* **DATASET ENTRIES**

•••

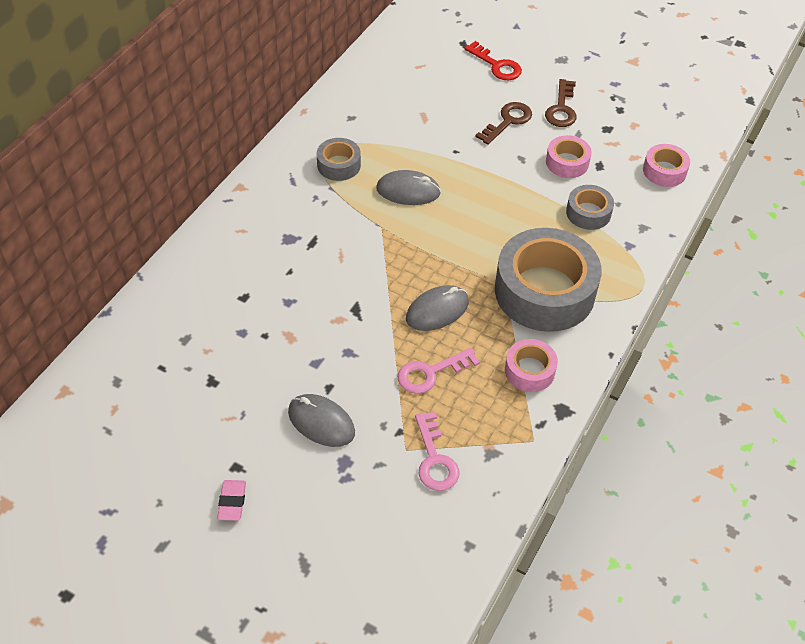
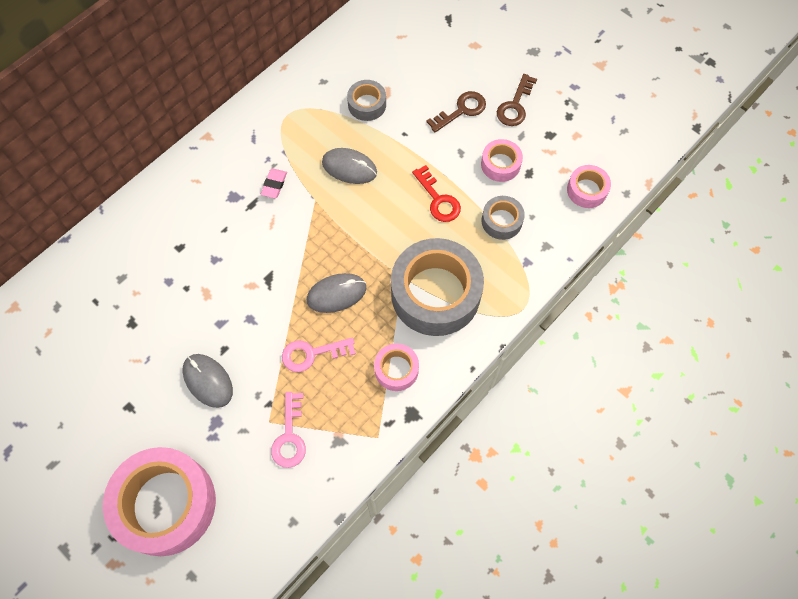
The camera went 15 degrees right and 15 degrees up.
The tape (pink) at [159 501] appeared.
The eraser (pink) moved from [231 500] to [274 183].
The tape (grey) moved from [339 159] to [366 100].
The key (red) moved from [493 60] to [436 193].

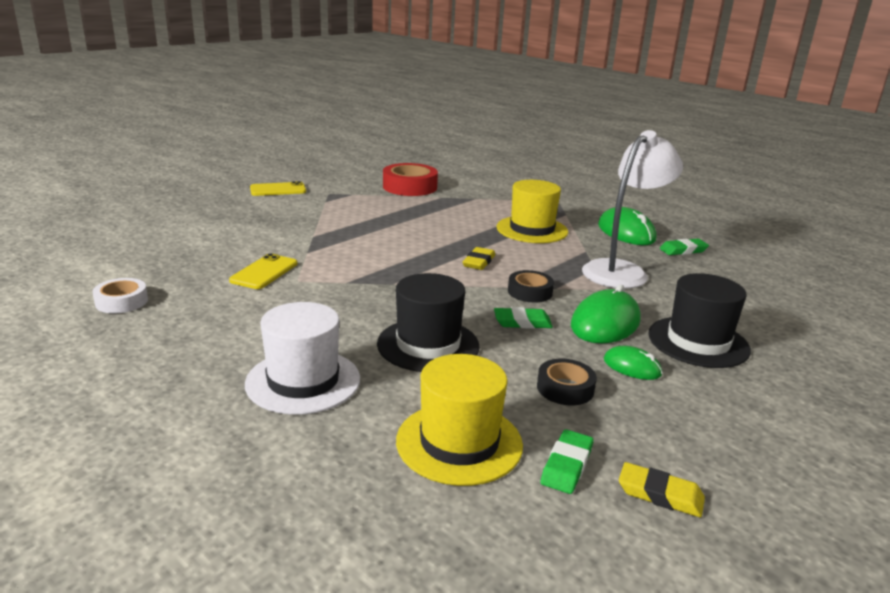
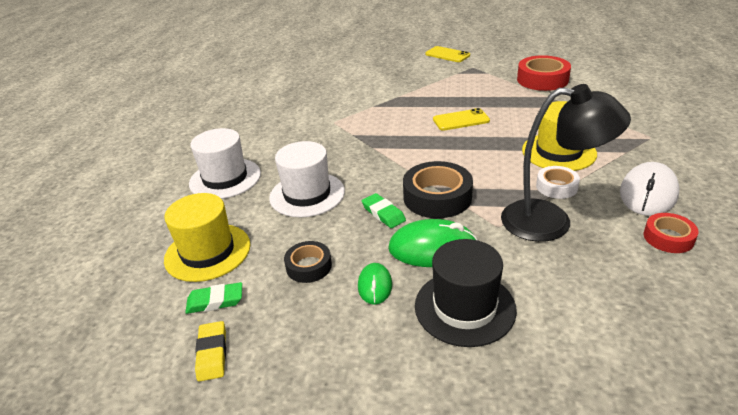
The camera went 60 degrees right and 10 degrees up.
The hat (black) at [428 322] became the hat (white) at [307 179].
The tape (black) at [531 286] changed to 1.70 times the size.
The phone (yellow) moved from [263 271] to [461 119].
The lamp (white) at [632 209] became the lamp (black) at [566 163].
The tape (white) moved from [120 295] to [558 182].
The mouse (green) at [627 226] became the mouse (white) at [649 189].
The eraser (green) at [684 247] was replaced by the tape (red) at [671 233].
The eraser (yellow) at [479 258] disappeared.

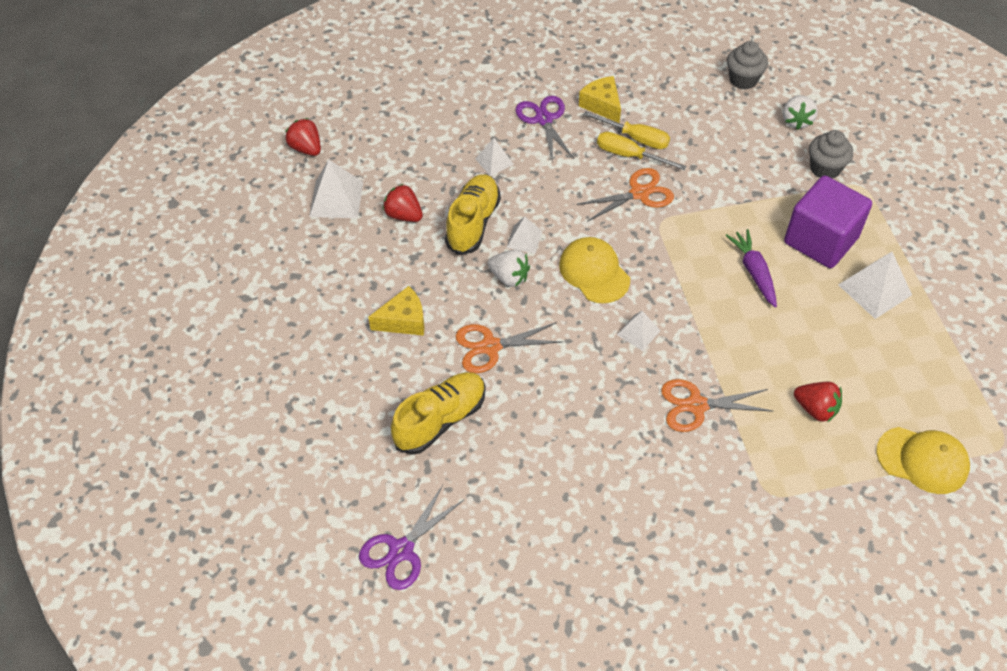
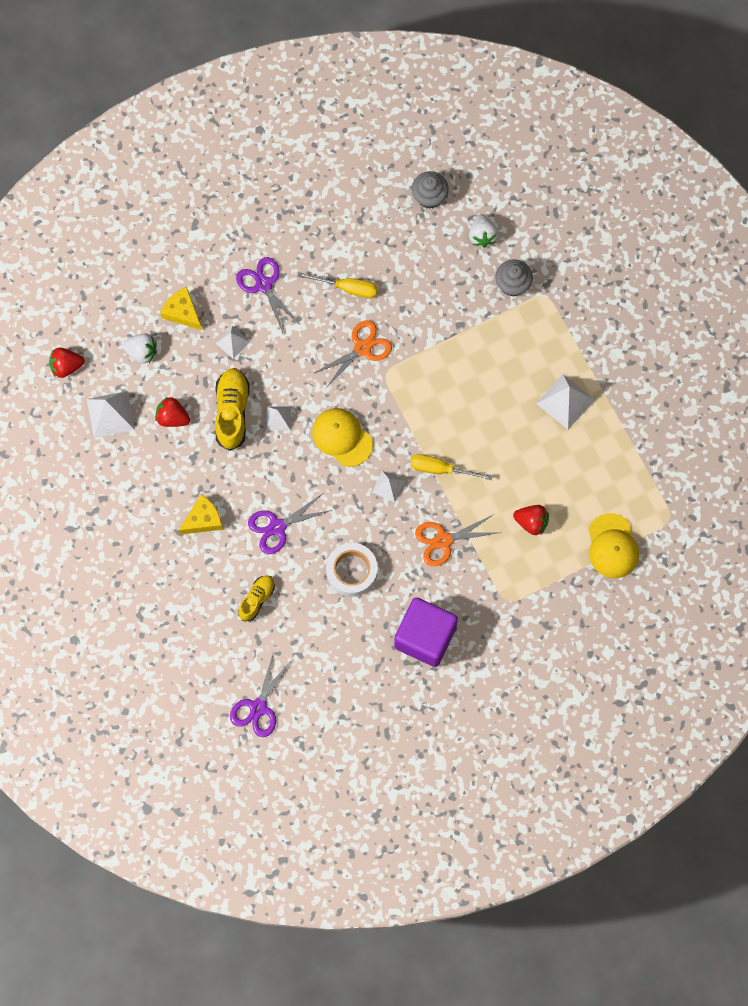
The camera went 15 degrees left and 20 degrees up.
The strawberry (red) at [303 137] turned 45 degrees counterclockwise.
The strawberry (white) moved from [509 268] to [139 348].
The cheese (yellow) moved from [600 99] to [181 308].
The shoe (yellow) at [438 413] changed to 0.61 times the size.
The scissors (orange) at [509 347] became the scissors (purple) at [290 524].
The tape (white) at [352 570] appeared.
The cube (purple) moved from [828 221] to [426 632].
The screwdriver (yellow) moved from [642 151] to [451 467].
The cap (yellow) at [923 460] turned 75 degrees clockwise.
The carrot (purple) at [751 268] disappeared.

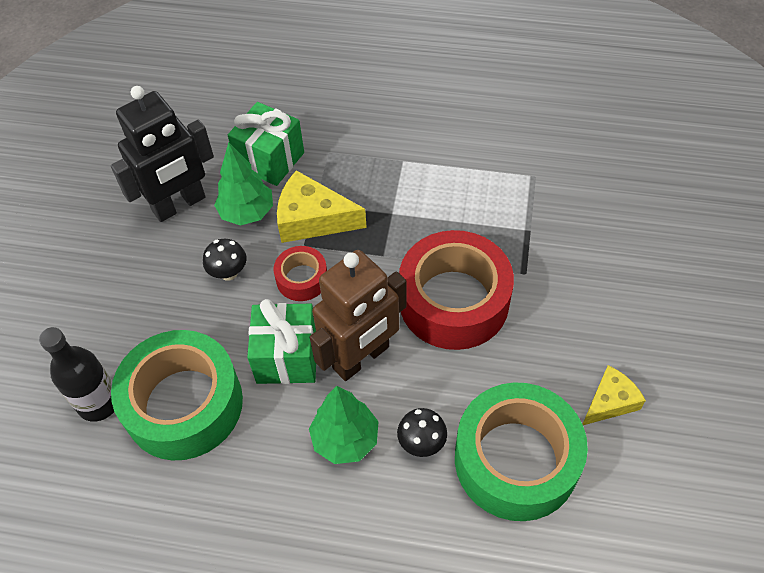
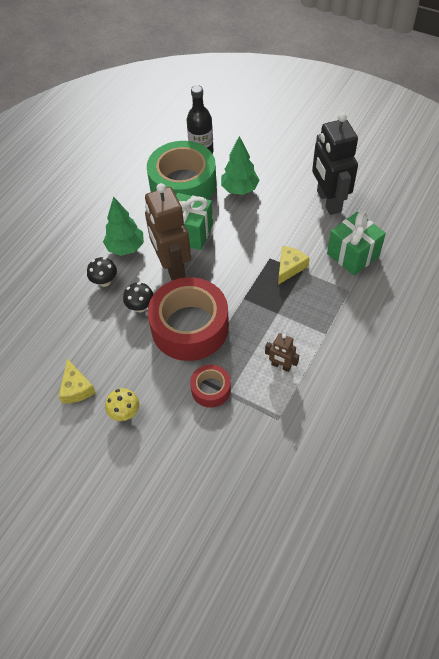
The camera went 110 degrees right and 0 degrees up.
The mushroom (yellow) at [122 404] appeared.
The mushroom (black) moved from [224 260] to [138 297].
The tape (red) moved from [300 273] to [210 386].
The tree (green) moved from [243 184] to [240 165].
The robot (brown) at [282 352] appeared.
The cheese (yellow) at [322 206] changed to 0.63 times the size.
The tape (green) at [521 451] disappeared.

•••

* **WHAT YOU NEED TO DO**
Only the lines from the one containing "The strawberry (red)" through the last line of the entries above, both included, belong in the answer, written out exactly; pictures do not.

* **ANSWER TO THIS EXERCISE**
The strawberry (red) at [303 137] turned 45 degrees counterclockwise.
The strawberry (white) moved from [509 268] to [139 348].
The cheese (yellow) moved from [600 99] to [181 308].
The shoe (yellow) at [438 413] changed to 0.61 times the size.
The scissors (orange) at [509 347] became the scissors (purple) at [290 524].
The tape (white) at [352 570] appeared.
The cube (purple) moved from [828 221] to [426 632].
The screwdriver (yellow) moved from [642 151] to [451 467].
The cap (yellow) at [923 460] turned 75 degrees clockwise.
The carrot (purple) at [751 268] disappeared.

The camera went 110 degrees right and 0 degrees up.
The mushroom (yellow) at [122 404] appeared.
The mushroom (black) moved from [224 260] to [138 297].
The tape (red) moved from [300 273] to [210 386].
The tree (green) moved from [243 184] to [240 165].
The robot (brown) at [282 352] appeared.
The cheese (yellow) at [322 206] changed to 0.63 times the size.
The tape (green) at [521 451] disappeared.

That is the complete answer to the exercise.